Requirements:
Update the lines, beginning at the first one and stopping after the line that contains "road 2 (track): [(394,84),(432,147),(511,187)]": write them out again with "excluded" changed to "omitted" and everything else left as it is. Leave the pictures out of the answer.

Stored rows:
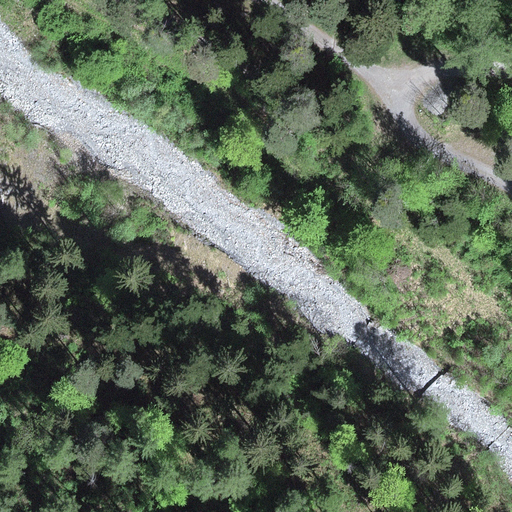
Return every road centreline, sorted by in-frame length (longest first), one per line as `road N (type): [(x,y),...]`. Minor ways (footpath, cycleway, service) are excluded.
road 1 (track): [(511,70),(461,66),(394,84),(259,0)]
road 2 (track): [(394,84),(432,147),(511,187)]
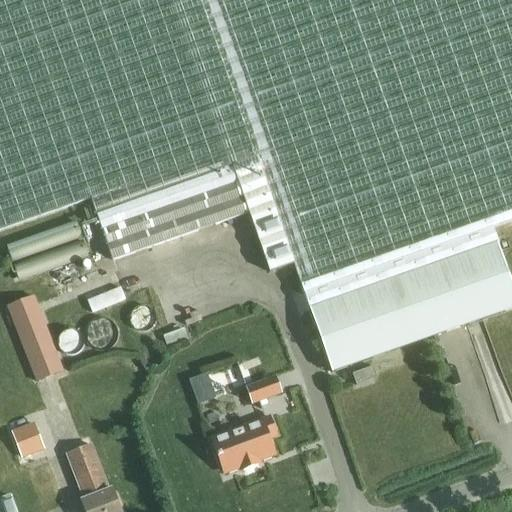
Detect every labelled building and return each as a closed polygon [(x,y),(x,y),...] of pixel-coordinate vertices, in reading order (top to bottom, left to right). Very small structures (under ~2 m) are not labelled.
[(270,273),(289,266),(195,0),(0,0),(0,231),(90,200),(112,262),(249,213),(270,273)] [(309,310),(497,244),(491,230),(511,222),(511,0),(195,0),(289,266),(293,265),(309,310)] [(511,287),(497,244),(309,310),(331,374),(511,310),(511,287)] [(7,308),(36,383),(62,372),(33,298),(7,308)] [(113,325),(112,324),(111,323),(110,322),(109,321),(108,321),(106,320),(105,320),(104,319),(102,319),(101,319),(99,319),(98,319),(97,320),(95,320),(94,320),(93,321),(92,322),(91,323),(89,324),(89,325),(88,326),(87,327),(86,328),(86,329),(85,331),(85,332),(85,333),(84,335),(84,336),(85,338),(85,339),(85,341),(86,342),(86,343),(87,344),(88,346),(89,347),(90,348),(91,349),(93,349),(94,350),(95,351),(96,351),(98,351),(99,351),(101,352),(102,351),(103,351),(105,351),(106,351),(107,350),(109,349),(110,349),(111,348),(112,347),(113,346),(114,345),(115,343),(115,342),(116,341),(116,340),(117,338),(117,337),(117,335),(117,334),(117,332),(116,331),(116,329),(115,328),(114,327),(114,326),(113,325)] [(192,319),(170,327),(174,336),(195,328),(192,319)] [(207,398),(226,391),(218,366),(199,373),(207,398)] [(245,388),(252,406),(282,395),(275,377),(245,388)] [(268,438),(275,436),(269,419),(242,430),(241,427),(230,431),(231,434),(211,441),(223,473),(240,467),(241,471),(258,465),(257,461),(274,455),(268,438)] [(11,434),(20,459),(44,450),(35,425),(11,434)] [(119,511),(111,490),(108,492),(91,446),(66,456),(84,501),(81,502),(84,511),(119,511)] [(0,501),(0,511),(15,511),(11,497),(0,501)]
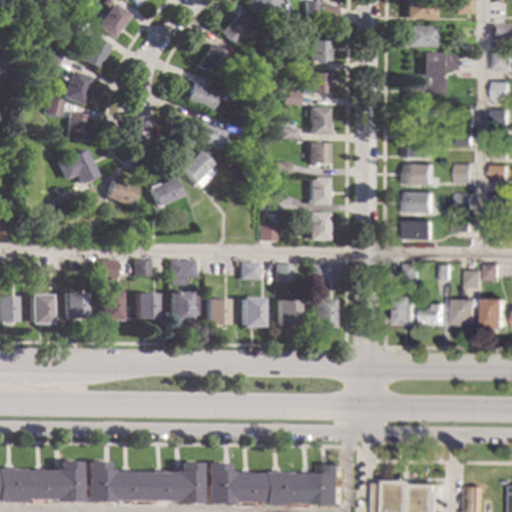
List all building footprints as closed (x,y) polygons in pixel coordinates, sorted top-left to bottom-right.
[(108,0),(111,2),(107,8),(101,3),(103,0),(108,0)] [(275,0),(276,1),(257,19),(244,5),(249,0),(275,0)] [(431,0),(431,19),(403,19),(403,0),(431,0)] [(470,0),(470,14),(453,14),(453,0),(470,0)] [(315,17),(303,18),(302,1),(314,1),(315,17)] [(128,15),(111,38),(96,27),(112,4),(128,15)] [(335,24),(319,24),(319,6),(335,6),(335,24)] [(79,18),(71,30),(56,21),(65,8),(79,18)] [(249,26),(231,45),(218,32),(233,16),(231,14),(234,11),(249,26)] [(507,25),(507,36),(490,35),(490,24),(507,25)] [(431,47),(402,47),(402,26),(432,26),(431,47)] [(91,39),(93,37),(109,45),(97,69),(82,61),(81,63),(72,58),(84,35),(91,39)] [(328,61),(309,61),(308,41),(328,41),(328,61)] [(226,54),(224,57),(223,56),(211,76),(194,66),(206,47),(204,46),(206,42),(226,54)] [(62,54),(55,67),(39,59),(47,46),(62,54)] [(251,61),(244,71),(230,61),(237,51),(251,61)] [(508,52),(508,71),(505,71),(506,78),(490,78),(489,52),(508,52)] [(454,70),(436,70),(436,79),(440,79),(439,96),(404,96),(404,74),(418,75),(418,54),(454,54),(454,70)] [(90,78),(88,84),(89,84),(81,105),(60,97),(71,70),(90,78)] [(329,93),(308,93),(308,74),(329,73),(329,93)] [(505,100),(490,100),(489,83),(505,83),(505,100)] [(215,94),(207,112),(183,102),(190,84),(215,94)] [(239,96),(233,108),(218,100),(225,89),(239,96)] [(299,104),(282,104),(282,92),(299,92),(299,104)] [(62,101),(57,118),(41,113),(46,97),(62,101)] [(327,134),(308,134),(309,107),(327,108),(327,134)] [(471,127),(454,127),(454,109),(471,109),(471,127)] [(505,124),(488,125),(488,110),(505,109),(505,124)] [(430,131),(402,131),(402,110),(431,110),(430,131)] [(87,115),(84,141),(65,138),(67,113),(87,115)] [(239,125),(235,135),(221,130),(224,120),(239,125)] [(220,131),(213,150),(189,141),(196,122),(220,131)] [(296,139),(280,139),(279,129),(296,129),(296,139)] [(470,136),(469,146),(447,145),(447,135),(470,136)] [(430,158),(401,157),(401,137),(431,137),(430,158)] [(445,147),(436,146),(436,137),(445,137),(445,147)] [(328,163),(318,163),(318,166),(312,166),(312,163),(308,163),(307,143),(327,142),(328,163)] [(506,160),(489,160),(488,144),(506,144),(506,160)] [(95,175),(77,184),(73,175),(61,181),(52,161),(66,155),(67,156),(83,149),(95,175)] [(208,164),(203,169),(208,174),(194,188),(173,168),(177,165),(178,166),(194,150),(208,164)] [(289,173),(273,173),(273,163),(289,163),(289,173)] [(469,164),(468,183),(452,182),(453,163),(469,164)] [(430,185),(401,184),(401,171),(404,171),(404,164),(430,165),(430,185)] [(505,165),(505,181),(488,181),(489,165),(505,165)] [(327,191),(329,191),(329,196),(327,196),(327,205),(308,206),(308,204),(306,204),(306,200),(308,200),(307,178),(326,177),(327,191)] [(177,196),(157,205),(157,207),(153,208),(144,187),(154,183),(154,184),(169,178),(177,196)] [(135,189),(128,208),(102,198),(109,179),(135,189)] [(60,191),(55,195),(51,190),(57,187),(60,191)] [(275,209),(259,210),(259,193),(275,193),(275,209)] [(430,213),(401,213),(401,200),(403,200),(403,193),(430,193),(430,213)] [(469,194),(468,209),(452,208),(452,193),(469,194)] [(506,209),(489,209),(488,193),(506,193),(506,209)] [(327,227),(329,227),(329,231),(327,231),(327,241),(307,241),(307,212),(327,212),(327,227)] [(57,230),(44,240),(37,230),(49,220),(57,230)] [(429,240),(401,239),(401,220),(430,221),(429,240)] [(468,222),(468,232),(450,232),(451,221),(468,222)] [(146,240),(131,240),(131,224),(146,224),(146,240)] [(274,241),(258,242),(257,225),(274,225),(274,241)] [(502,241),(487,241),(487,226),(488,226),(502,226),(502,241)] [(8,273),(0,273),(0,258),(8,258),(8,273)] [(79,274),(62,275),(62,259),(79,259),(79,274)] [(114,281),(107,281),(107,278),(96,277),(97,259),(114,260),(114,281)] [(148,276),(132,276),(132,260),(149,260),(148,276)] [(192,277),(185,277),(185,285),(169,285),(166,277),(167,261),(192,260),(192,277)] [(255,280),(237,280),(237,263),(255,262),(255,280)] [(292,281),(273,282),(273,264),(292,263),(292,281)] [(416,280),(401,280),(400,263),(415,263),(416,280)] [(328,281),(308,282),(308,264),(327,264),(328,281)] [(446,280),(437,279),(437,264),(447,265),(446,280)] [(495,280),(480,280),(480,264),(495,264),(495,280)] [(478,287),(461,287),(461,270),(478,270),(478,287)] [(118,321),(97,321),(97,291),(118,291),(118,321)] [(83,319),(61,319),(62,292),(83,292),(83,319)] [(187,295),(192,295),(192,315),(187,315),(187,322),(166,322),(166,292),(187,292),(187,295)] [(153,319),(132,319),(131,293),(153,293),(153,319)] [(48,324),(27,324),(27,295),(48,295),(48,324)] [(0,296),(14,296),(13,322),(0,322),(0,296)] [(413,326),(393,326),(394,296),(413,296),(413,326)] [(259,328),(237,328),(237,299),(259,298),(259,328)] [(329,328),(307,328),(307,299),(329,298),(329,328)] [(502,328),(482,328),(482,298),(502,298),(502,328)] [(223,325),(202,326),(202,299),(223,299),(223,325)] [(471,325),(463,325),(463,327),(454,327),(454,324),(449,324),(449,299),(472,299),(471,325)] [(294,326),(273,326),(272,301),(294,301),(294,326)] [(439,325),(419,324),(420,307),(431,307),(431,304),(440,304),(439,325)] [(74,501),(48,501),(48,499),(19,499),(19,503),(0,502),(0,469),(20,469),(20,470),(49,471),(49,469),(53,469),(54,461),(75,461),(74,501)] [(195,503),(168,503),(168,501),(108,500),(108,502),(81,502),(82,462),(103,462),(103,469),(108,469),(108,471),(169,472),(169,470),(173,470),(173,462),(195,462),(195,503)] [(341,505),(315,504),(315,503),(286,502),(286,506),(257,505),(257,502),(228,502),(228,504),(201,503),(202,464),(224,464),(224,471),(228,471),(228,473),(258,473),(258,471),(287,472),(286,473),(315,474),(315,472),(319,472),(319,464),(342,464),(341,505)] [(372,511),(373,482),(384,482),(384,479),(411,480),(411,483),(435,483),(434,511),(372,511)] [(477,511),(464,511),(464,487),(477,487),(477,511)]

Response:
Return every road centreline, sorted by in-frame length (longest first), one per line as `road N (type): [(x,y),...]`. Minor ways (footpath, cycleway, service) are omitted.
road 1 (track): [(511,70),(461,66),(394,84),(259,0)]
road 2 (track): [(394,84),(432,147),(511,187)]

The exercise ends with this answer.